Start of Provided records

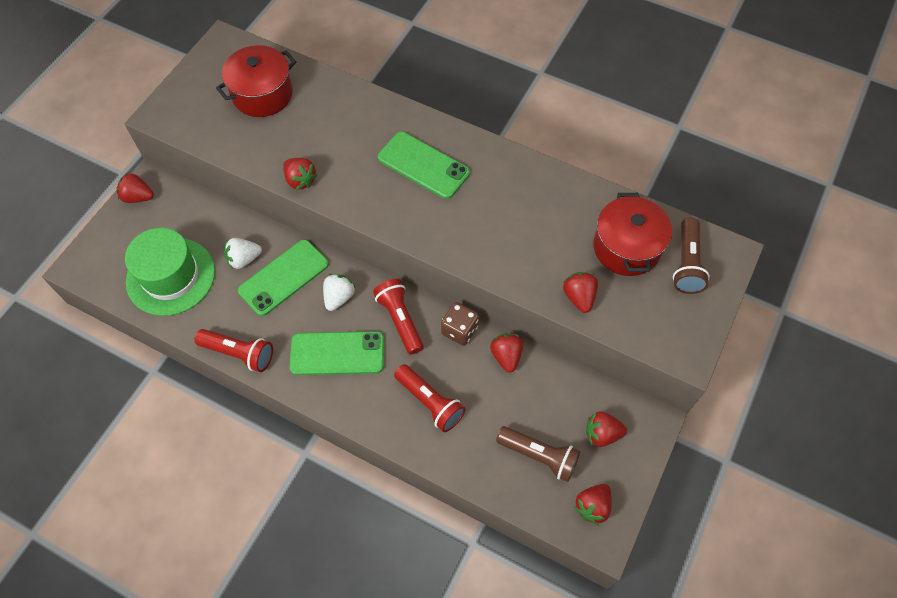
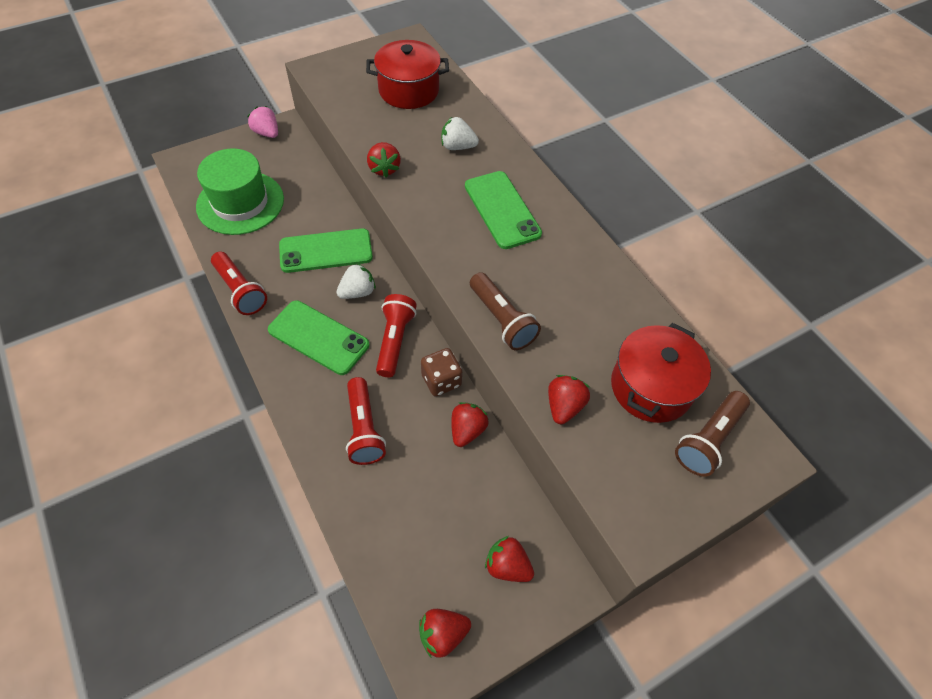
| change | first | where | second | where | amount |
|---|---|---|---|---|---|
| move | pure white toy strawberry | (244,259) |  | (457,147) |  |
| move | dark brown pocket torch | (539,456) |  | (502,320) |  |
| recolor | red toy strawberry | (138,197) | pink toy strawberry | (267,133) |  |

End of Provided records
Start of Provided records

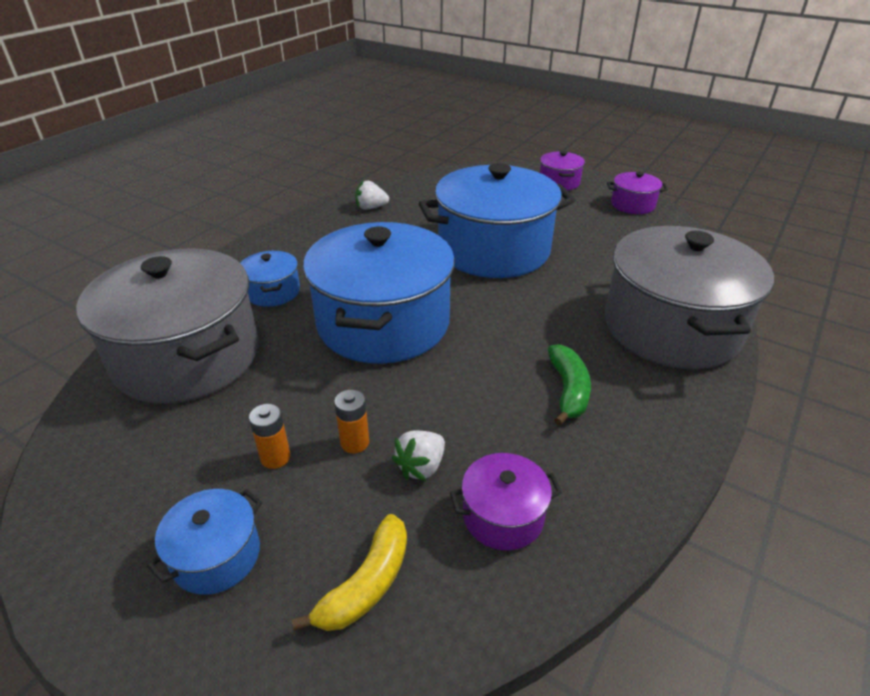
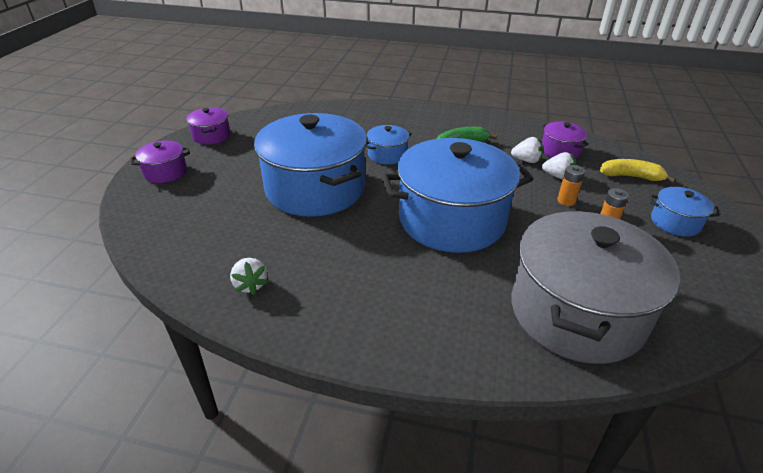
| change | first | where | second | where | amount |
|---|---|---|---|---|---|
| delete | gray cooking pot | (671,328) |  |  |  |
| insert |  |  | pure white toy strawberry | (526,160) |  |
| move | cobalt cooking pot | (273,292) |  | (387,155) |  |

End of Provided records
Start of Provided records

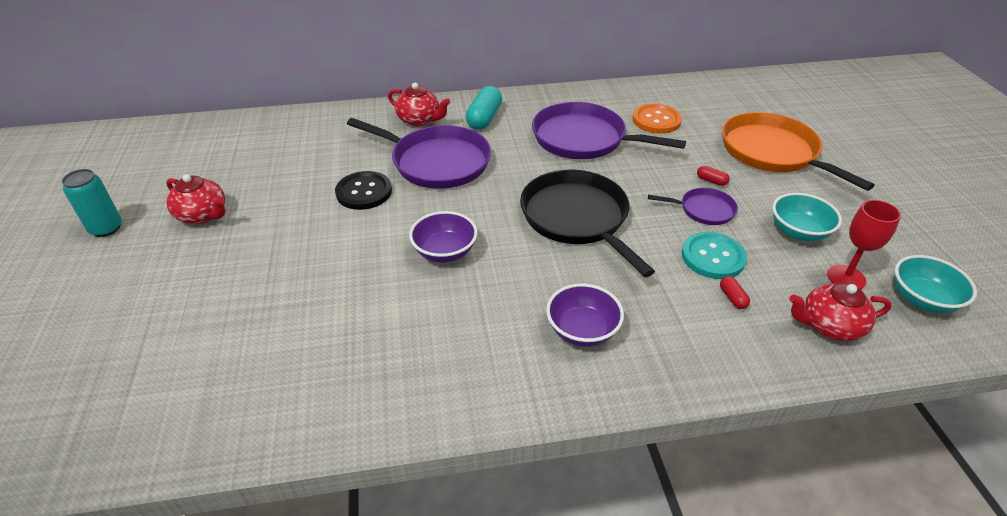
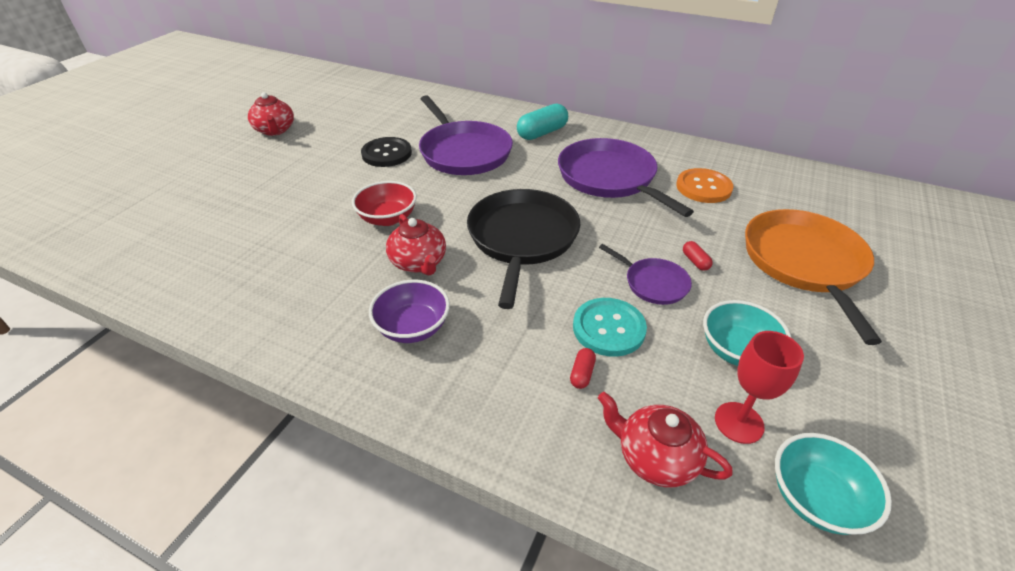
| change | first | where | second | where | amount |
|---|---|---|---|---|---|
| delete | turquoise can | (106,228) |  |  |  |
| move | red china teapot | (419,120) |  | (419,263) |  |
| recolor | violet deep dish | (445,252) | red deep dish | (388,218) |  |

End of Provided records

What you are asked to do – Could you return exactly the stretch of the data above that starts at the line with "move | pure" and ends at the line with "recolor | red", both lines included?

Exercise solution –
| move | pure white toy strawberry | (244,259) |  | (457,147) |  |
| move | dark brown pocket torch | (539,456) |  | (502,320) |  |
| recolor | red toy strawberry | (138,197) | pink toy strawberry | (267,133) |  |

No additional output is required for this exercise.